Required action: What appears from the first line of the records below through the line containing "white scissors [195,113,268,184]" must be reproduced verbatim.
*** Opening of Data extract ***
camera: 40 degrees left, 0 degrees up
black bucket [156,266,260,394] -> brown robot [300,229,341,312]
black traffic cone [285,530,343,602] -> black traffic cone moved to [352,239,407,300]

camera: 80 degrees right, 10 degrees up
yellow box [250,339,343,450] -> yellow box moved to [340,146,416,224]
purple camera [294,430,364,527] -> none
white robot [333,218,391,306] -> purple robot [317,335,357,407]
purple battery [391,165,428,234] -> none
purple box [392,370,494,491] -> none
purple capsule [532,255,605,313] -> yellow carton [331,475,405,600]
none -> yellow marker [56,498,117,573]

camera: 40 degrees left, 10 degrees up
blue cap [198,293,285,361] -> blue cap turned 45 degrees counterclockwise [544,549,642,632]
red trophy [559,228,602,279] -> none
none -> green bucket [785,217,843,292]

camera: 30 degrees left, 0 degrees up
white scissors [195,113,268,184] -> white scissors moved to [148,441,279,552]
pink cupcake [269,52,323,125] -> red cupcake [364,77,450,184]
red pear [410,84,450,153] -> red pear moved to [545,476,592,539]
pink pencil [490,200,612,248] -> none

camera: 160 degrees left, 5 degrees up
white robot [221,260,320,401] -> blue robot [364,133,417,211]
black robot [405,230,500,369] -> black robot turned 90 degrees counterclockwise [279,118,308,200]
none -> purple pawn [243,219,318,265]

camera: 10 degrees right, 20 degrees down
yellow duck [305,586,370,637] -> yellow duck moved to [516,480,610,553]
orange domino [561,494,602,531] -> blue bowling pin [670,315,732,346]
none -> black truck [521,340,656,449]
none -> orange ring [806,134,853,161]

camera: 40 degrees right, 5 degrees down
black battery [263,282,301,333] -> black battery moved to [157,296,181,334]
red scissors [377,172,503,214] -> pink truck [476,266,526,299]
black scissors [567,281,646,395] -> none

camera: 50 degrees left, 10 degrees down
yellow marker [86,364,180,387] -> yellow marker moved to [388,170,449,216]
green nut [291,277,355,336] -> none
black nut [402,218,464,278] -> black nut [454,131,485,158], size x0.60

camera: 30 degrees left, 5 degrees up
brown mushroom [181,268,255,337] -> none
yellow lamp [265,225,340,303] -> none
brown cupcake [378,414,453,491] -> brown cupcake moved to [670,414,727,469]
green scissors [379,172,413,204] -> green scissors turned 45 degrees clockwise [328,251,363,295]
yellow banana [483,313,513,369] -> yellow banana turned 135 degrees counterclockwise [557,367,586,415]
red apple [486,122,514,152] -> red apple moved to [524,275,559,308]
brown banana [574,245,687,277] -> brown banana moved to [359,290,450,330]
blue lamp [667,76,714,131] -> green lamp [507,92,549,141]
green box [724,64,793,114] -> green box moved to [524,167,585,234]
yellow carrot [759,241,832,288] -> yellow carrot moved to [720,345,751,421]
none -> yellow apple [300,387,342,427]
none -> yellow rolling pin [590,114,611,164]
*** Close of Data extract ***
Task answer:
camera: 40 degrees left, 0 degrees up
black bucket [156,266,260,394] -> brown robot [300,229,341,312]
black traffic cone [285,530,343,602] -> black traffic cone moved to [352,239,407,300]

camera: 80 degrees right, 10 degrees up
yellow box [250,339,343,450] -> yellow box moved to [340,146,416,224]
purple camera [294,430,364,527] -> none
white robot [333,218,391,306] -> purple robot [317,335,357,407]
purple battery [391,165,428,234] -> none
purple box [392,370,494,491] -> none
purple capsule [532,255,605,313] -> yellow carton [331,475,405,600]
none -> yellow marker [56,498,117,573]

camera: 40 degrees left, 10 degrees up
blue cap [198,293,285,361] -> blue cap turned 45 degrees counterclockwise [544,549,642,632]
red trophy [559,228,602,279] -> none
none -> green bucket [785,217,843,292]

camera: 30 degrees left, 0 degrees up
white scissors [195,113,268,184] -> white scissors moved to [148,441,279,552]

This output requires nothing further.